Bring together copies of the lines in the data below that contain the word "flower".

(Records contained in a dataset)
——

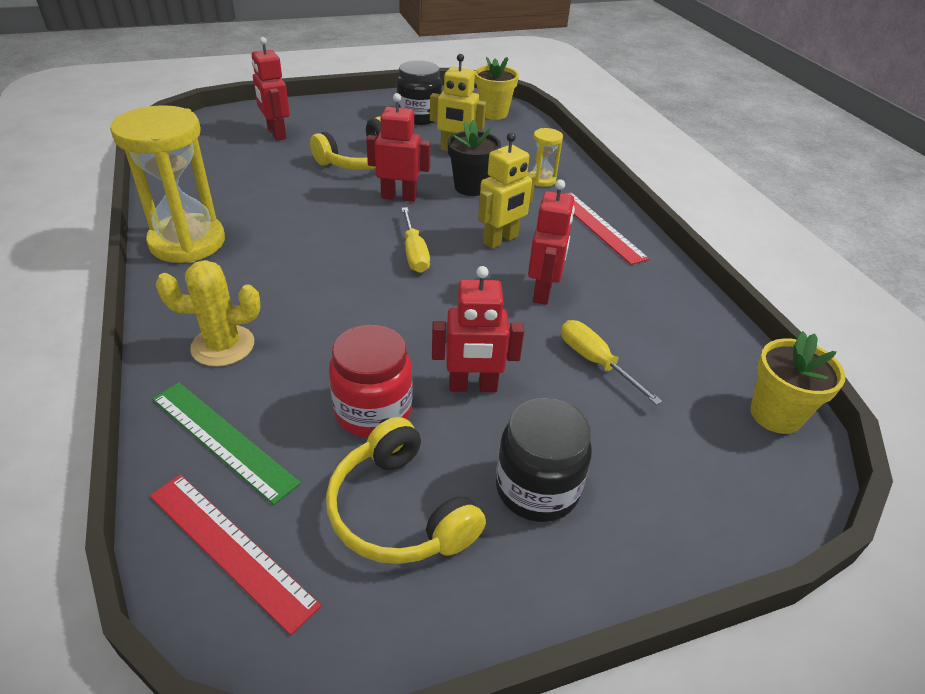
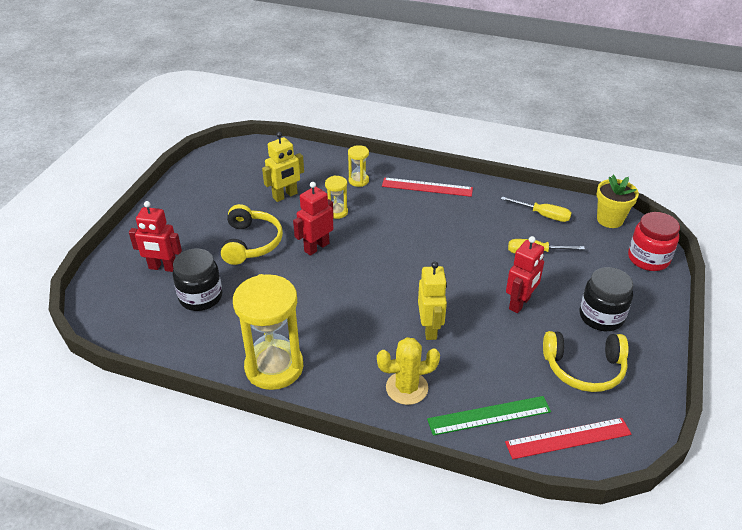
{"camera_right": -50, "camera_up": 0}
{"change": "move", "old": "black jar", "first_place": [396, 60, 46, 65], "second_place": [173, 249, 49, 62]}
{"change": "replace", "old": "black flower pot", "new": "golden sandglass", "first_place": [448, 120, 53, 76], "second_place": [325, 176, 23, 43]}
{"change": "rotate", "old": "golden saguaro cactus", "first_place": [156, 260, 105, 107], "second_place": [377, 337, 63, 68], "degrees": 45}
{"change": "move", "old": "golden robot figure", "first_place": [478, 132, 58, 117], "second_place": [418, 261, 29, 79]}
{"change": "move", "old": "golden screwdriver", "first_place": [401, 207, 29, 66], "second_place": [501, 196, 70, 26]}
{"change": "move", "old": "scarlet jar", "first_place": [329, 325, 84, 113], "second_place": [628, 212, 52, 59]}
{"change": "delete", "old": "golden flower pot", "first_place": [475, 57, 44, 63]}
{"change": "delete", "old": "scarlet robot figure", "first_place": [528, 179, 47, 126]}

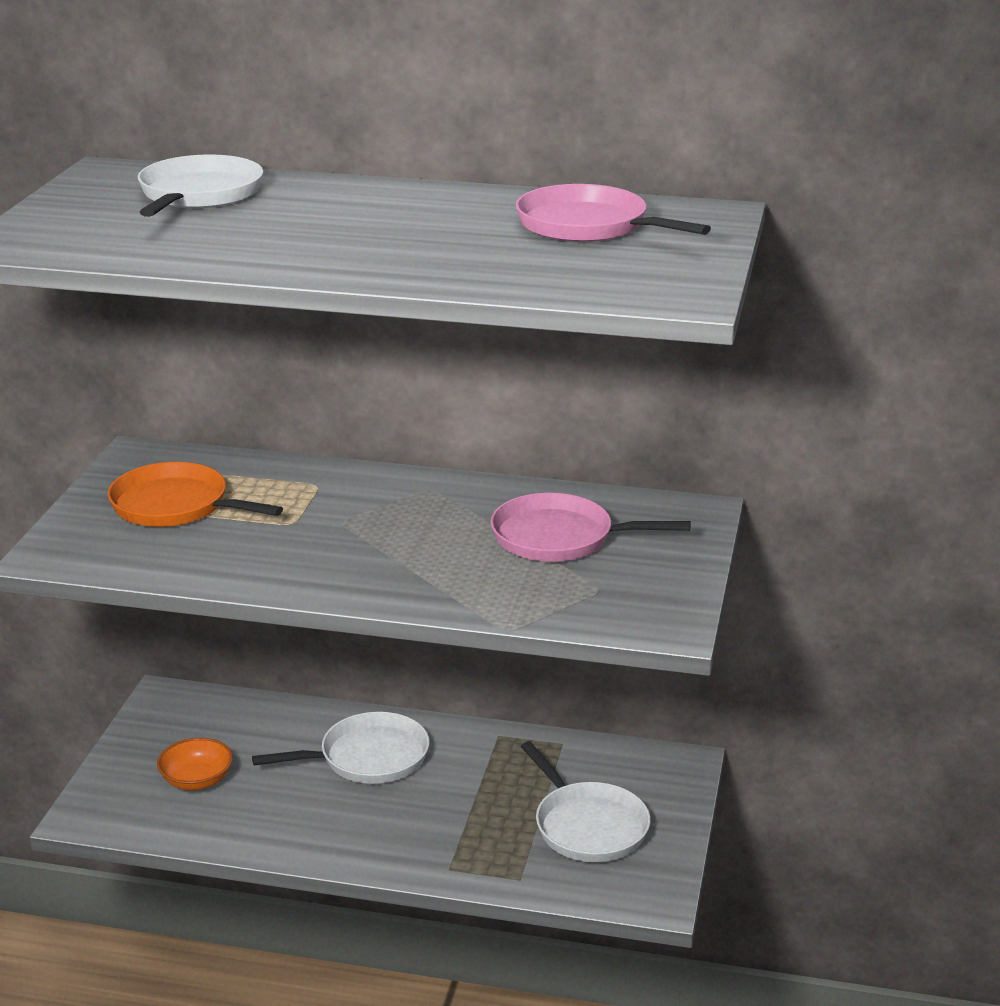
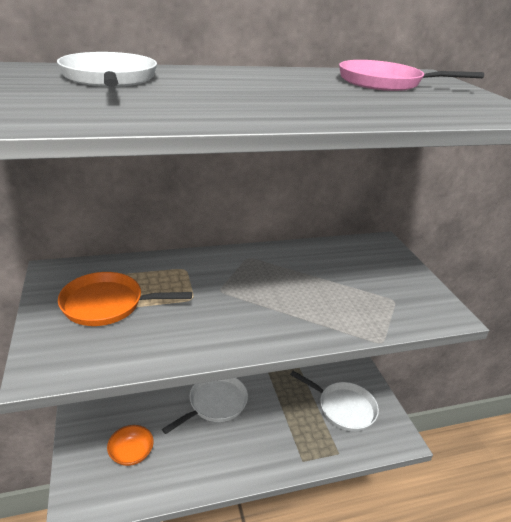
{"camera_right": -30, "camera_up": 5}
{"change": "delete", "old": "rosy frying pan", "first_place": [490, 493, 201, 69]}

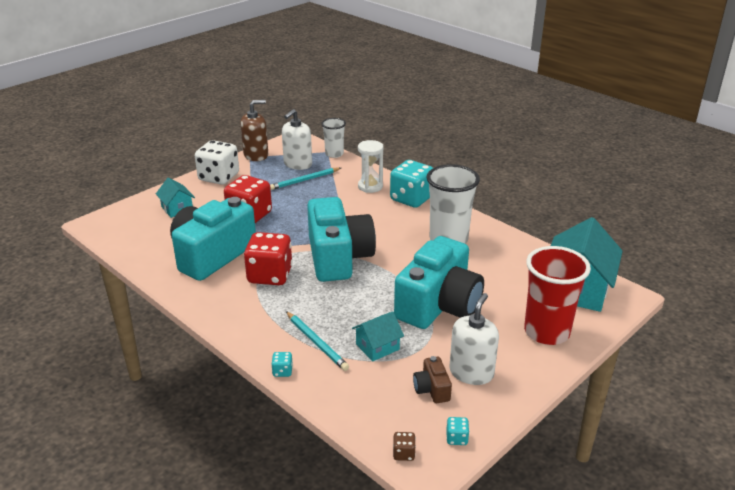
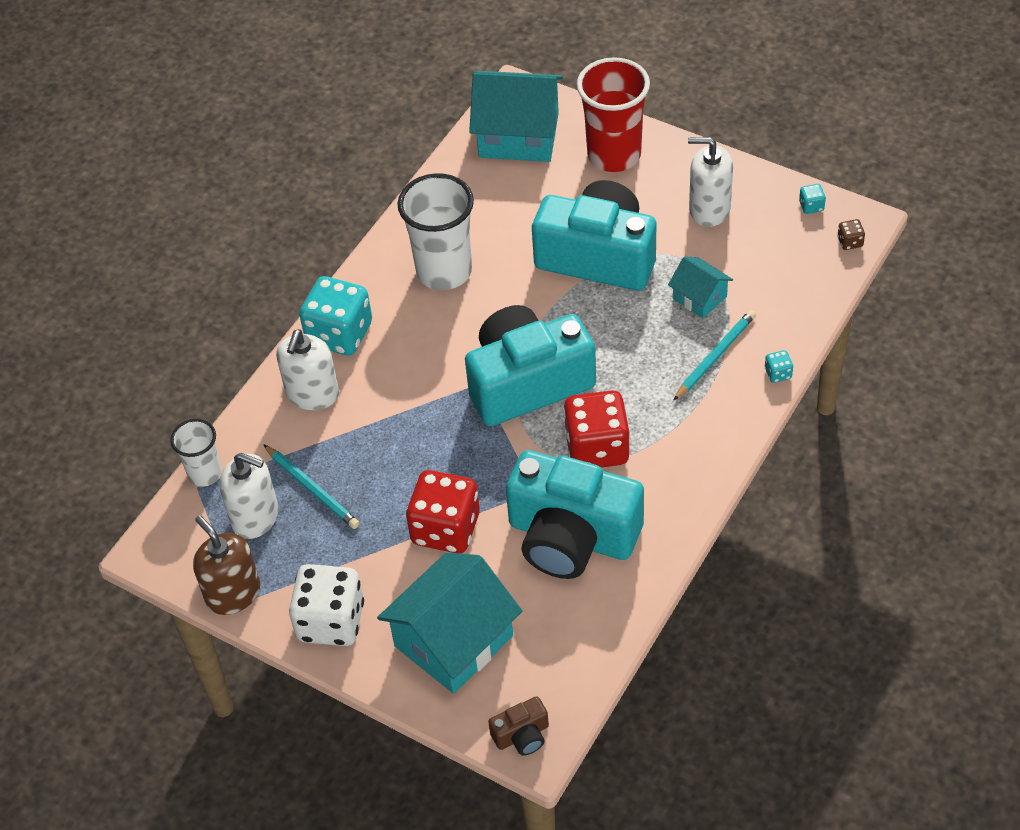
{"camera_right": -100, "camera_up": 20}
{"change": "replace", "old": "pure white sandglass", "new": "pure white soap pump", "first_place": [358, 140, 26, 53], "second_place": [276, 329, 63, 81]}
{"change": "resize", "old": "aqua cottage", "first_place": [156, 178, 39, 40], "second_place": [377, 552, 145, 142], "factor": 1.95}
{"change": "move", "old": "russet camera", "first_place": [413, 356, 39, 47], "second_place": [488, 696, 61, 60]}

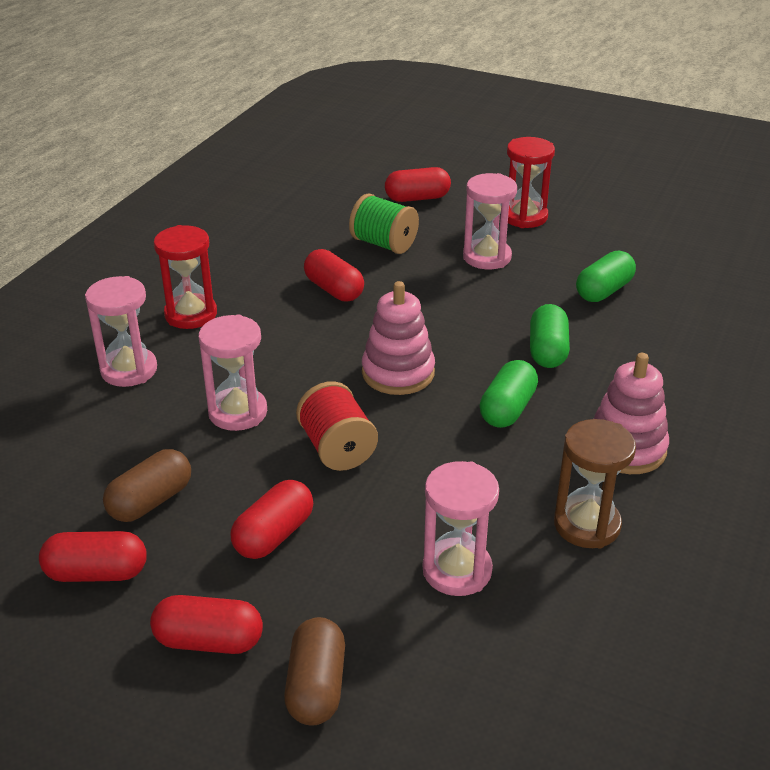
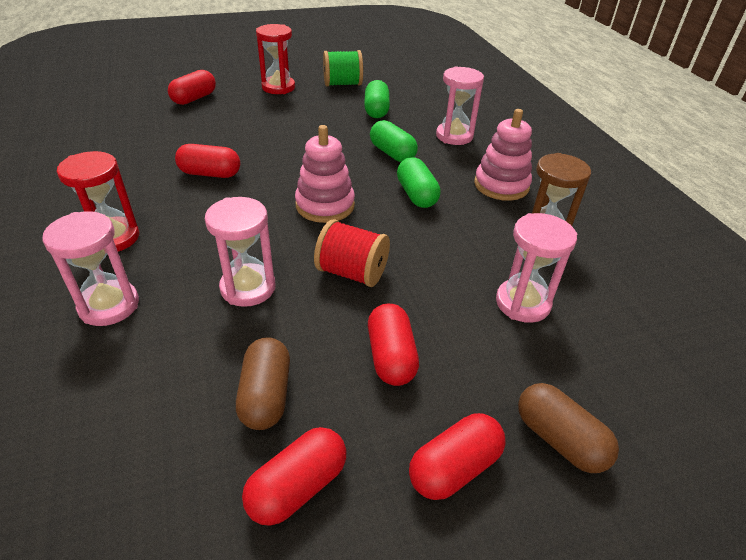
{"camera_right": -45, "camera_up": 5}
{"change": "move", "old": "emerald bobbin", "first_place": [349, 193, 70, 61], "second_place": [323, 50, 40, 36]}
{"change": "move", "old": "rosy sandglass", "first_place": [463, 173, 54, 96], "second_place": [436, 66, 48, 79]}

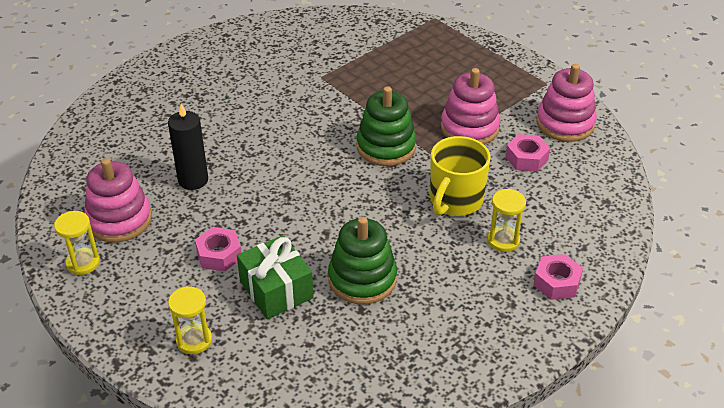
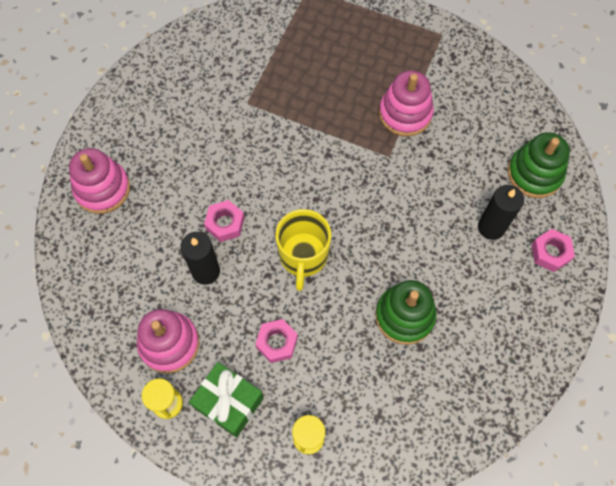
{"camera_right": -25, "camera_up": 25}
{"change": "move", "old": "rosy ring stacker", "first_place": [536, 64, 61, 78], "second_place": [69, 148, 61, 66]}
{"change": "move", "old": "emerald wrapped gift", "first_place": [237, 235, 76, 84], "second_place": [189, 362, 75, 76]}
{"change": "move", "old": "rosy nut", "first_place": [505, 134, 45, 38], "second_place": [204, 200, 40, 42]}
{"change": "move", "old": "golden tea mug", "first_place": [430, 136, 61, 80], "second_place": [276, 209, 55, 82]}
{"change": "replace", "old": "golden sandglass", "new": "black wax candle", "first_place": [487, 189, 39, 63], "second_place": [478, 185, 46, 55]}
{"change": "move", "old": "emerald ring stacker", "first_place": [357, 86, 60, 80], "second_place": [508, 132, 62, 66]}

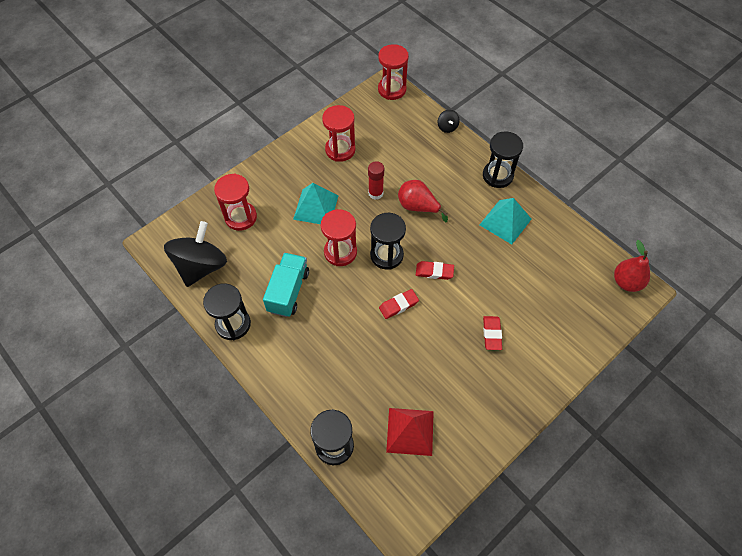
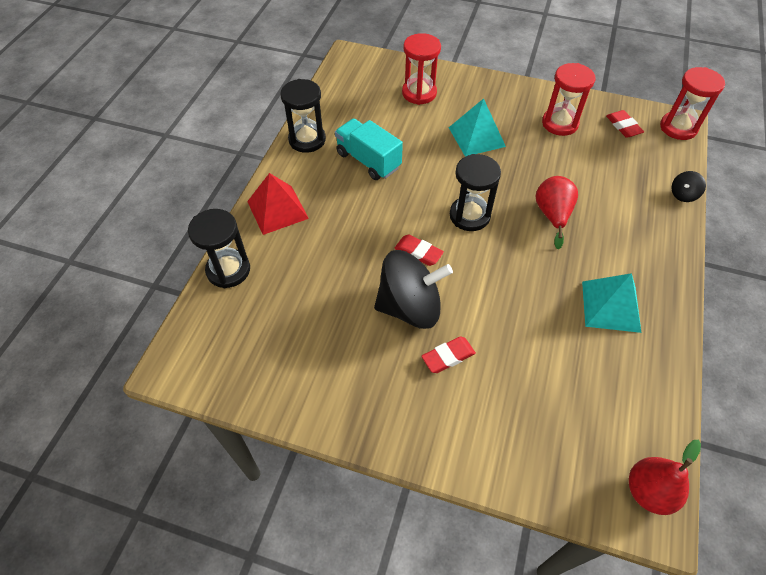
{"camera_right": 60, "camera_up": -5}
{"change": "move", "old": "scarlet solid pyramid", "first_place": [386, 408, 48, 48], "second_place": [247, 173, 62, 62]}
{"change": "rotate", "old": "aqua lorry", "first_place": [263, 253, 46, 64], "second_place": [335, 119, 68, 61], "degrees": -120}
{"change": "move", "old": "black spinning top", "first_place": [164, 221, 63, 66], "second_place": [374, 250, 79, 79]}
{"change": "move", "old": "scarlet gum eraser", "first_place": [416, 261, 38, 19], "second_place": [606, 110, 38, 28]}
{"change": "delete", "old": "scarlet sandglass", "first_place": [321, 209, 36, 57]}
{"change": "delete", "old": "scarlet glue stick", "first_place": [368, 161, 16, 39]}
{"change": "delete", "old": "black sandglass", "first_place": [483, 131, 40, 57]}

——

◆ Response:
{"change": "replace", "old": "black flower pot", "new": "golden sandglass", "first_place": [448, 120, 53, 76], "second_place": [325, 176, 23, 43]}
{"change": "delete", "old": "golden flower pot", "first_place": [475, 57, 44, 63]}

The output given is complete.